## TASK DETAILS
Images do not belong in the copy. Set down all the entries exactly.

## INPUT MATERIAL
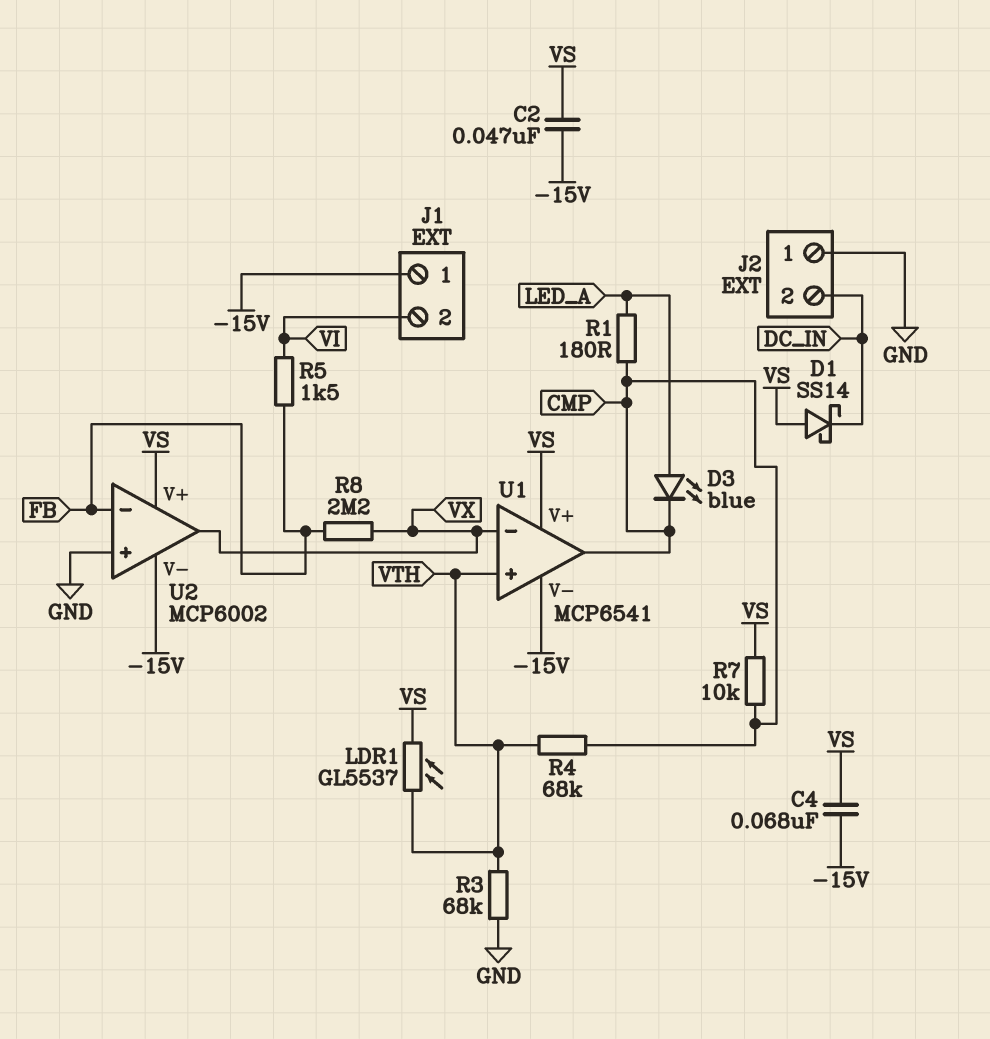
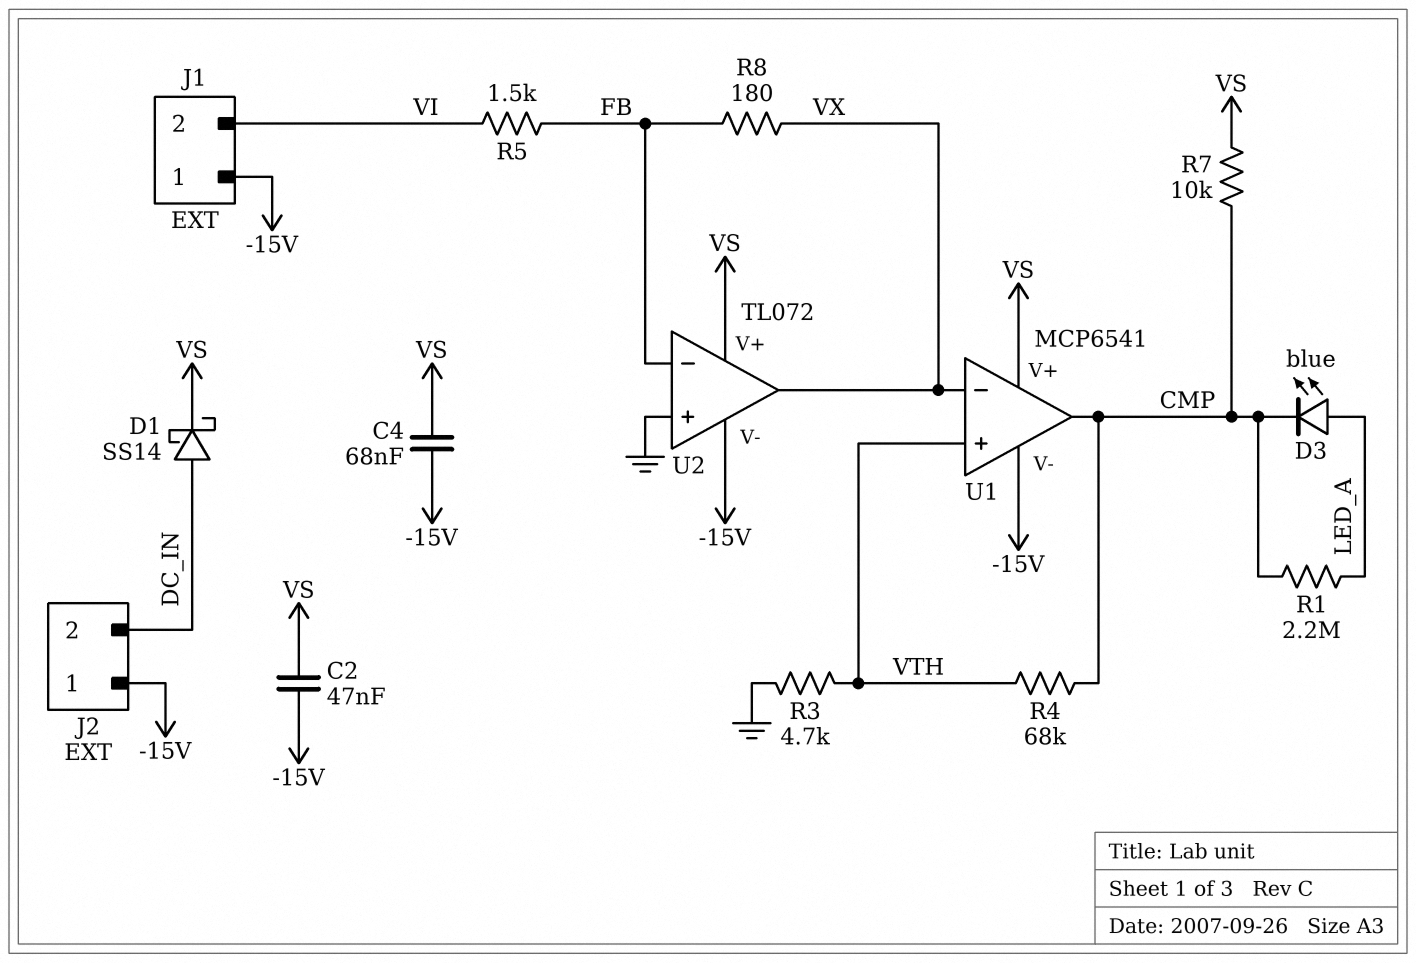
D1: schottky SS14 (A VS, K DC_IN) -> schottky SS14 (A DC_IN, K VS)
J2 pin 1: GND -> -15V
LDR1: GL5537 (VS, VTH) -> none
R1: 180 (CMP, LED_A) -> 2.2M (CMP, LED_A)
R3: 68k (GND, VTH) -> 4.7k (GND, VTH)
R8: 2.2M (FB, VX) -> 180 (FB, VX)
U2: MCP6002 -> TL072

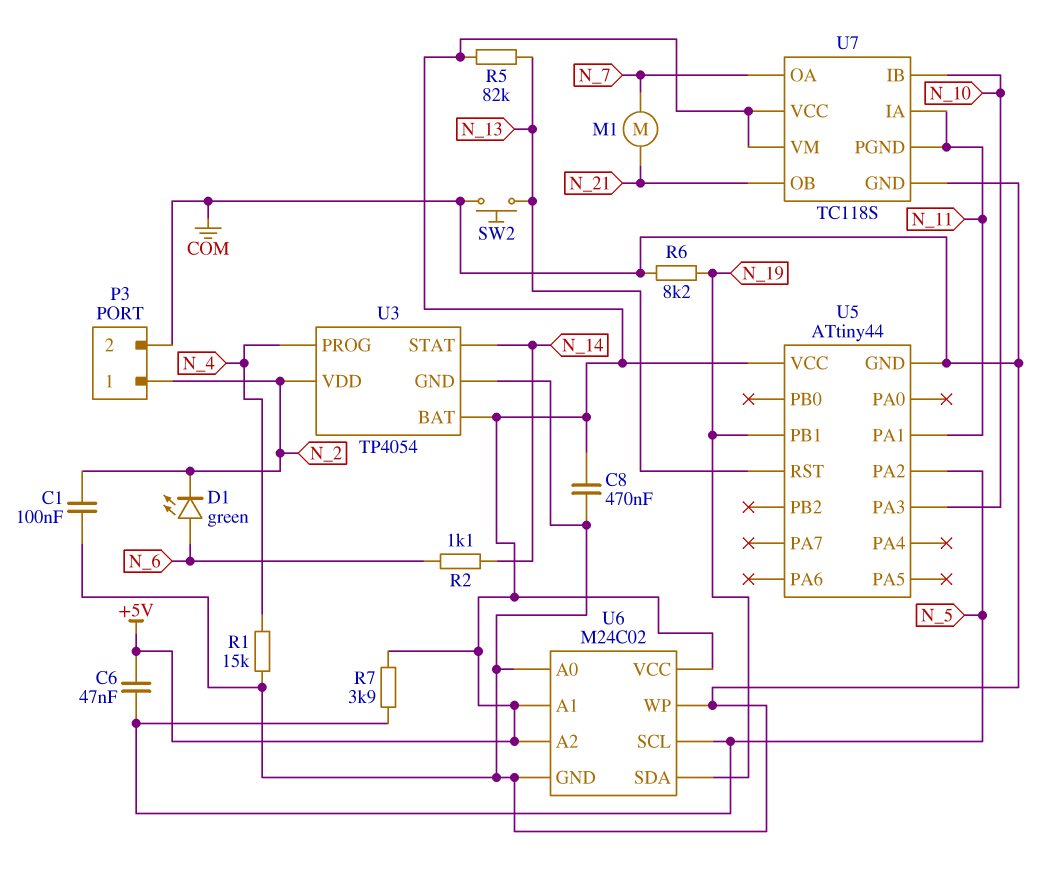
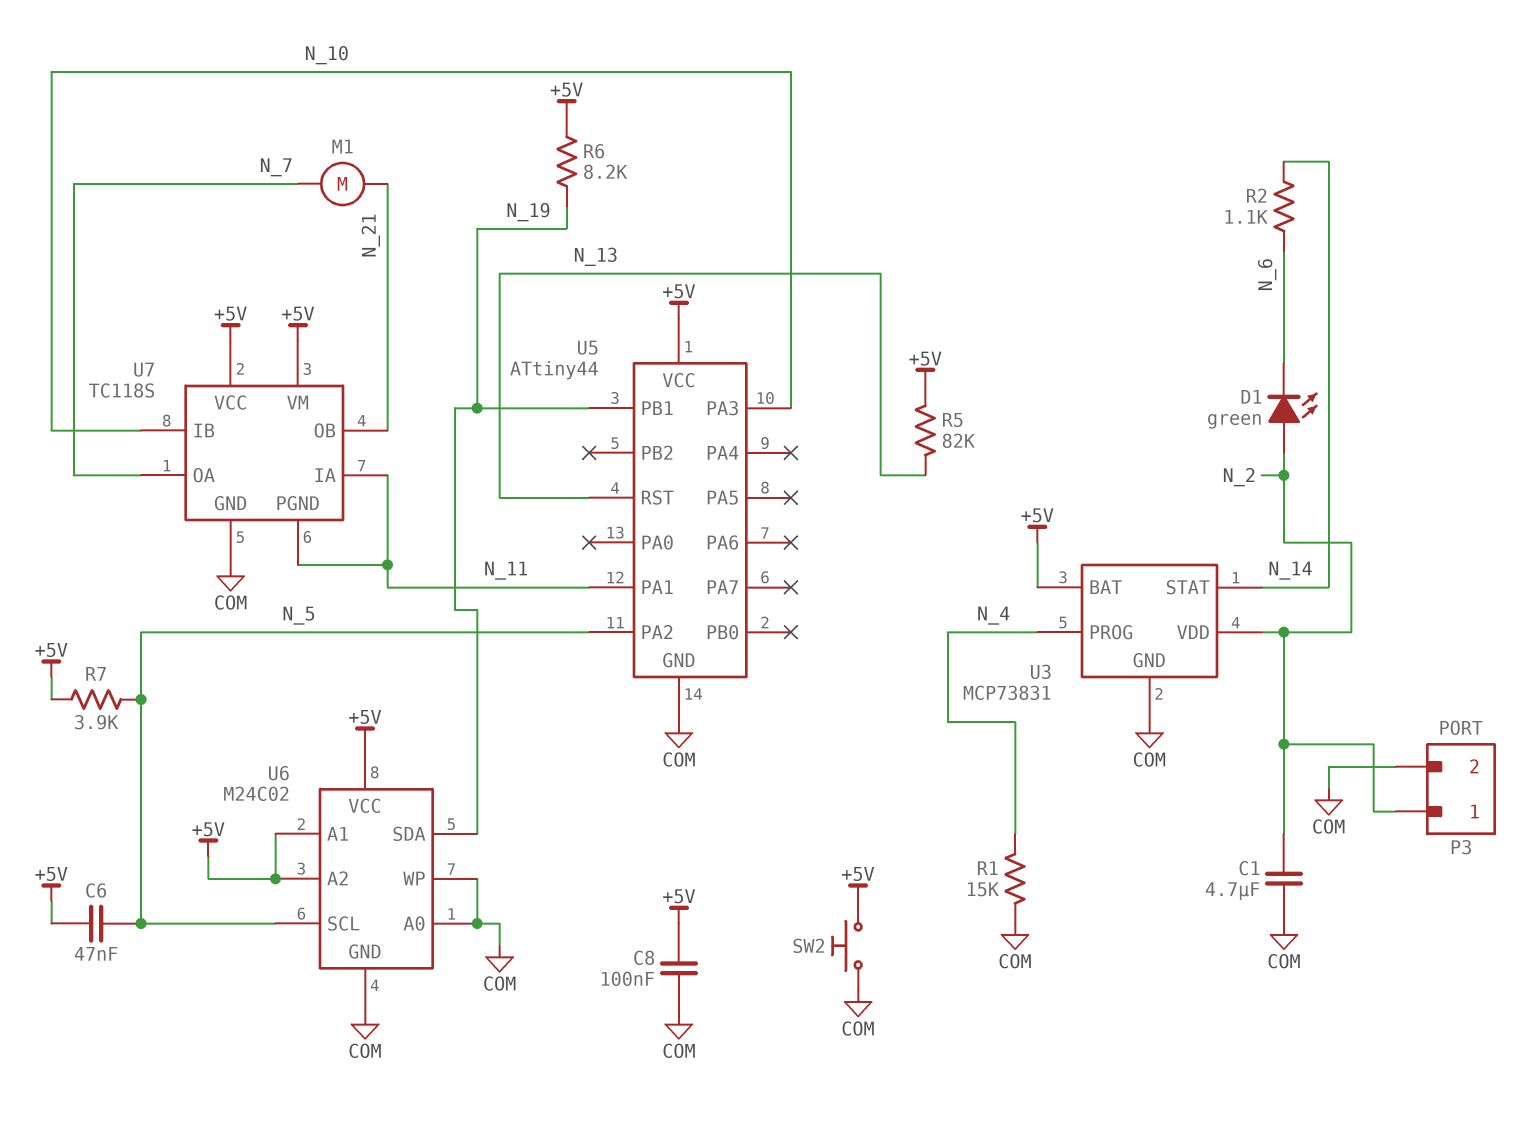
C1: 100nF (COM, N_2) -> 4.7uF (COM, N_2)
C8: 470nF (+5V, COM) -> 100nF (+5V, COM)
D1: LED green (A N_6, K N_2) -> LED green (A N_2, K N_6)
R6: 8.2k (COM, N_19) -> 8.2k (+5V, N_19)
SW2: button (COM, N_13) -> button (+5V, COM)
U3: TP4054 -> MCP73831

## ANSWER FOR THIS EXERCISE
D1: schottky SS14 (A VS, K DC_IN) -> schottky SS14 (A DC_IN, K VS)
J2 pin 1: GND -> -15V
LDR1: GL5537 (VS, VTH) -> none
R1: 180 (CMP, LED_A) -> 2.2M (CMP, LED_A)
R3: 68k (GND, VTH) -> 4.7k (GND, VTH)
R8: 2.2M (FB, VX) -> 180 (FB, VX)
U2: MCP6002 -> TL072

C1: 100nF (COM, N_2) -> 4.7uF (COM, N_2)
C8: 470nF (+5V, COM) -> 100nF (+5V, COM)
D1: LED green (A N_6, K N_2) -> LED green (A N_2, K N_6)
R6: 8.2k (COM, N_19) -> 8.2k (+5V, N_19)
SW2: button (COM, N_13) -> button (+5V, COM)
U3: TP4054 -> MCP73831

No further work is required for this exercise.